■ What to work on ■
A faithful transcript of all the lines below, with no pictures, is the goal here.
::: Provided material :::
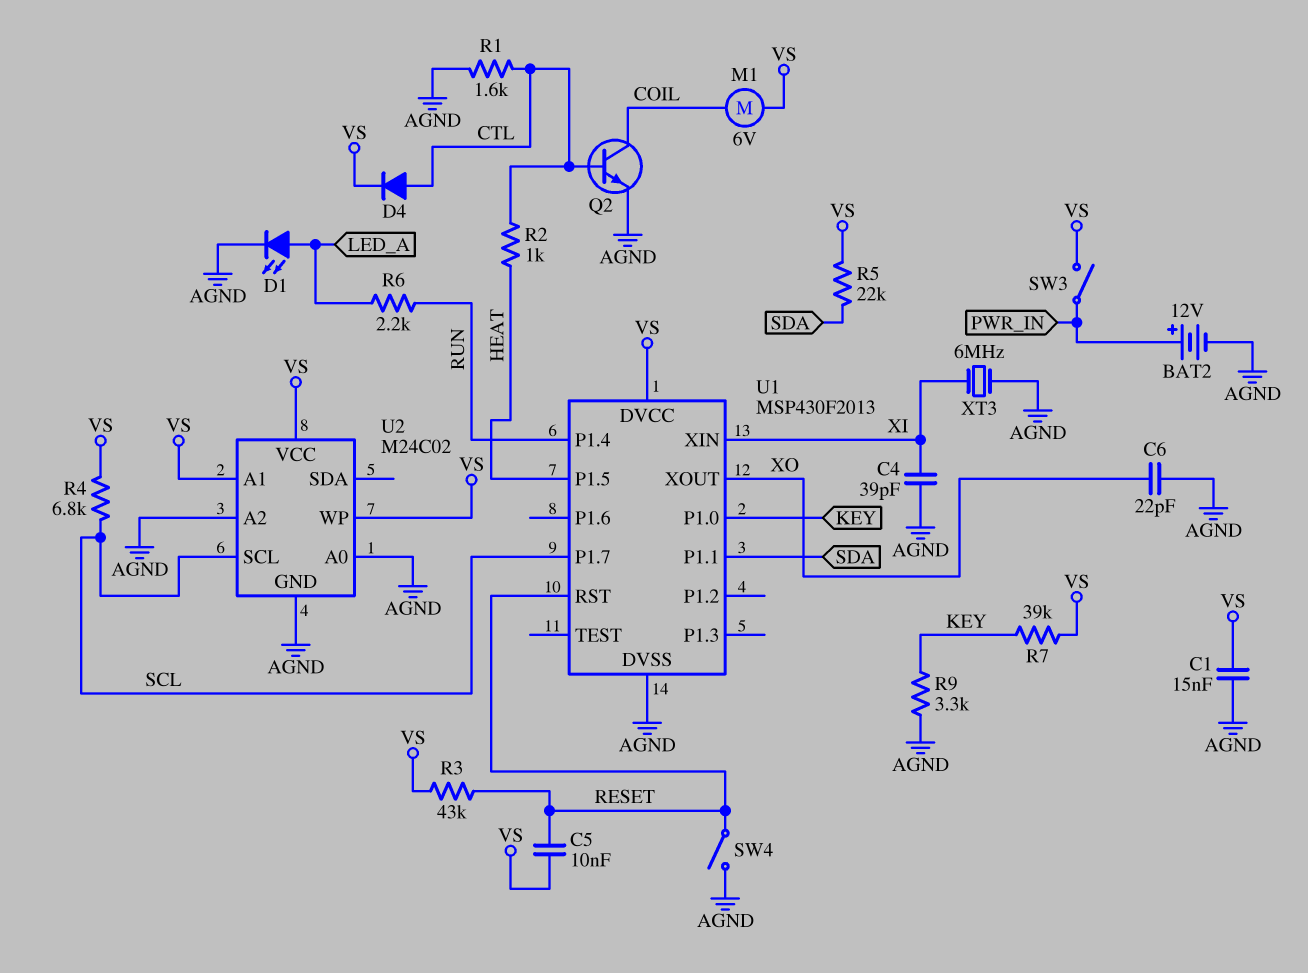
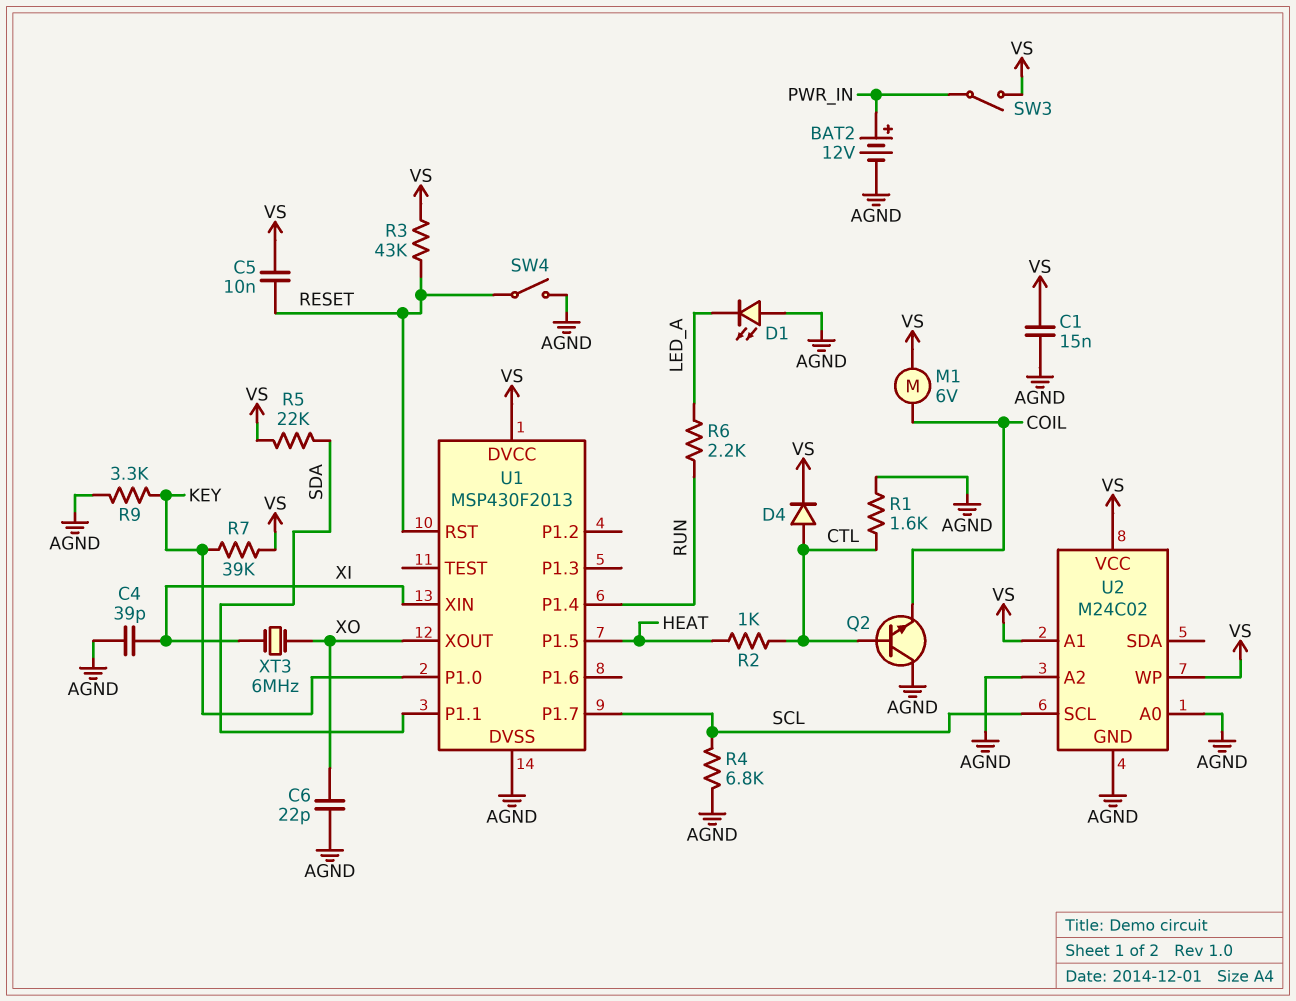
D1: LED (A LED_A, K AGND) -> LED (A AGND, K LED_A)
Q2: NPN (B CTL, C COIL, E AGND) -> NPN (B CTL, C AGND, E COIL)
R4: 6.8k (SCL, VS) -> 6.8k (AGND, SCL)
XT3: 6MHz (AGND, XI) -> 6MHz (XI, XO)

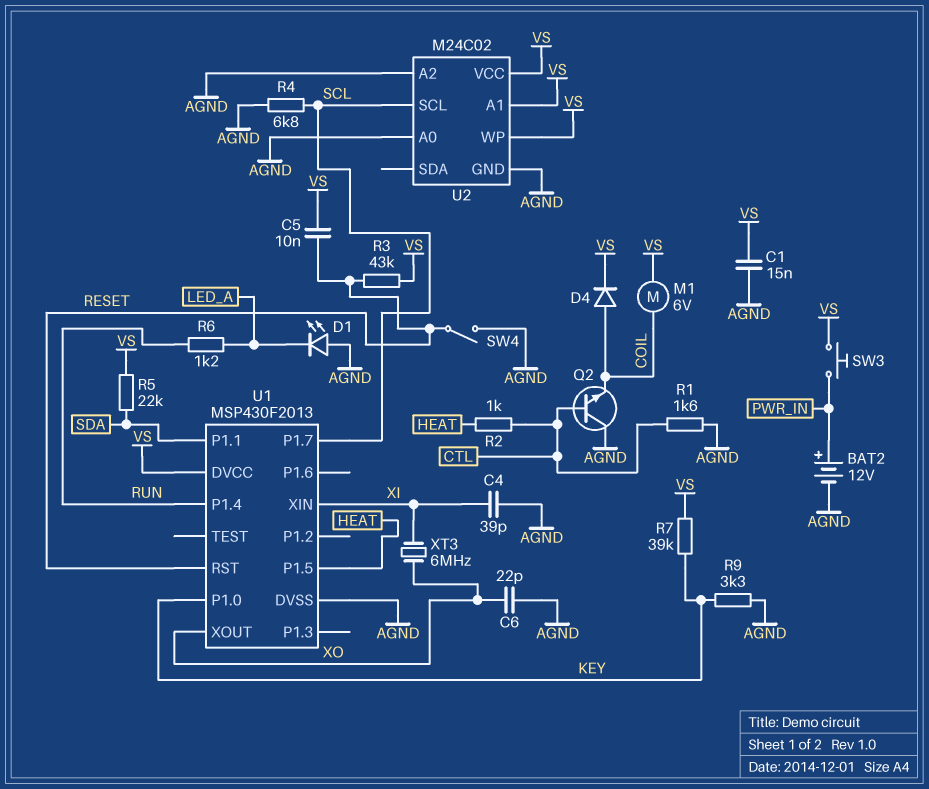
D4: diode (A CTL, K VS) -> diode (A COIL, K VS)
R6: 2.2k (LED_A, RUN) -> 1.2k (LED_A, RUN)
SW3: switch (PWR_IN, VS) -> button (PWR_IN, VS)

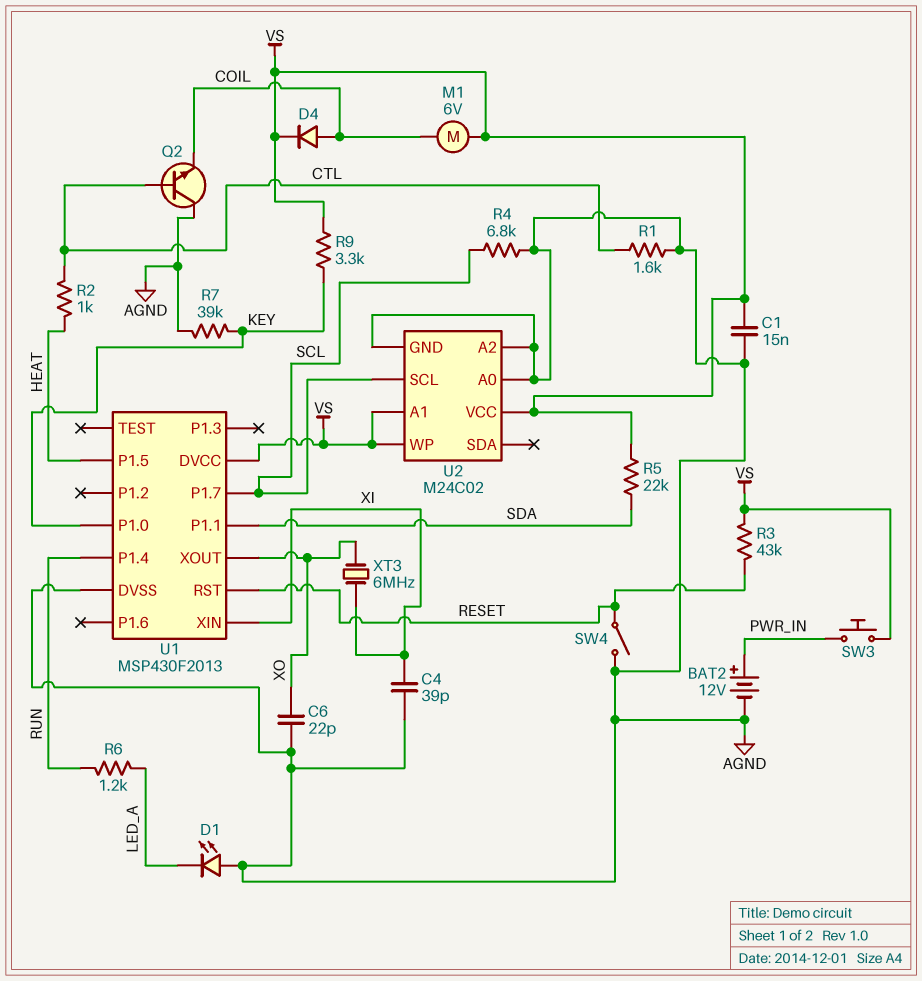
C5: 10nF (RESET, VS) -> none
R7: 39k (KEY, VS) -> 39k (AGND, KEY)
R9: 3.3k (AGND, KEY) -> 3.3k (KEY, VS)

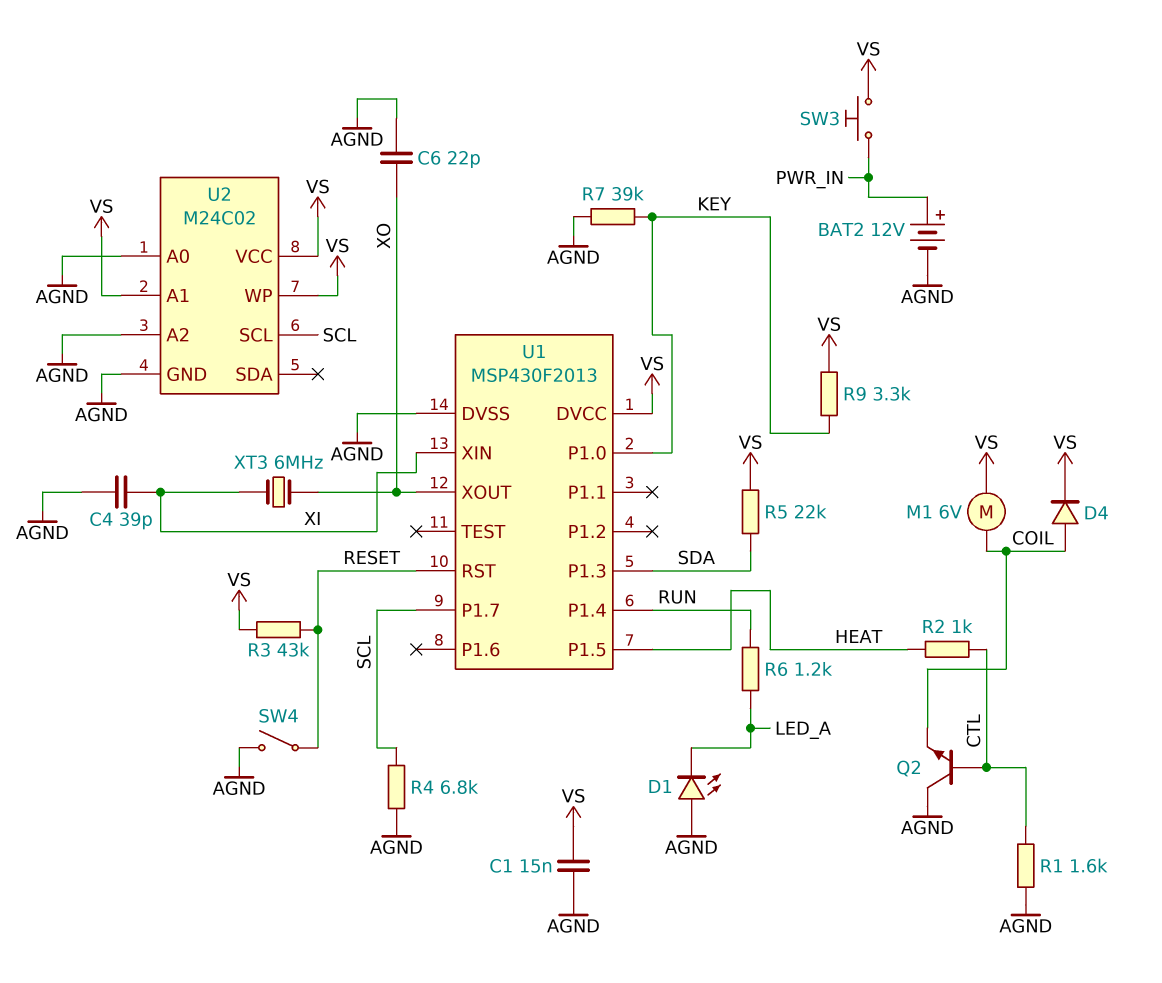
U1 pin P1.1: SDA -> none
U1 pin P1.3: none -> SDA

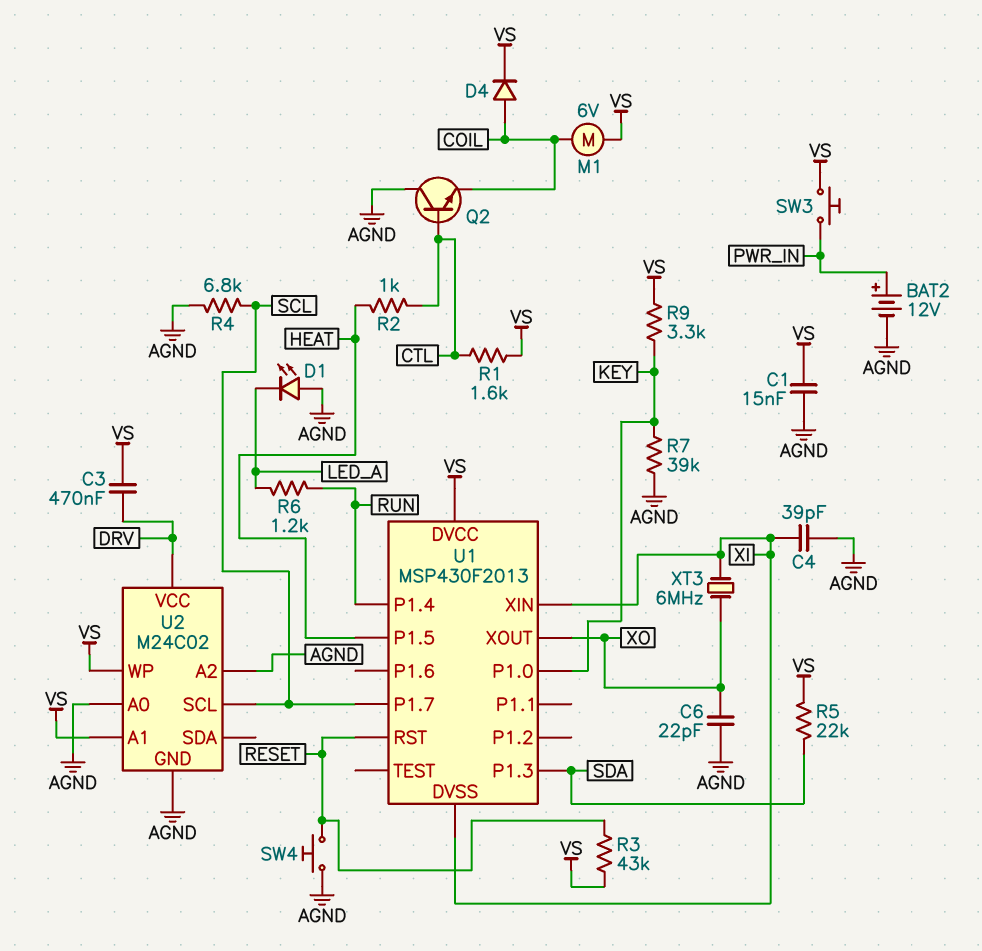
C3: none -> 470nF (DRV, VS)
R1: 1.6k (AGND, CTL) -> 1.6k (CTL, VS)
SW4: switch (AGND, RESET) -> button (AGND, RESET)
U1 pin DVSS: AGND -> XI
U2 pin VCC: VS -> DRV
:::
■ The answer ■
D1: LED (A LED_A, K AGND) -> LED (A AGND, K LED_A)
Q2: NPN (B CTL, C COIL, E AGND) -> NPN (B CTL, C AGND, E COIL)
R4: 6.8k (SCL, VS) -> 6.8k (AGND, SCL)
XT3: 6MHz (AGND, XI) -> 6MHz (XI, XO)

D4: diode (A CTL, K VS) -> diode (A COIL, K VS)
R6: 2.2k (LED_A, RUN) -> 1.2k (LED_A, RUN)
SW3: switch (PWR_IN, VS) -> button (PWR_IN, VS)

C5: 10nF (RESET, VS) -> none
R7: 39k (KEY, VS) -> 39k (AGND, KEY)
R9: 3.3k (AGND, KEY) -> 3.3k (KEY, VS)

U1 pin P1.1: SDA -> none
U1 pin P1.3: none -> SDA

C3: none -> 470nF (DRV, VS)
R1: 1.6k (AGND, CTL) -> 1.6k (CTL, VS)
SW4: switch (AGND, RESET) -> button (AGND, RESET)
U1 pin DVSS: AGND -> XI
U2 pin VCC: VS -> DRV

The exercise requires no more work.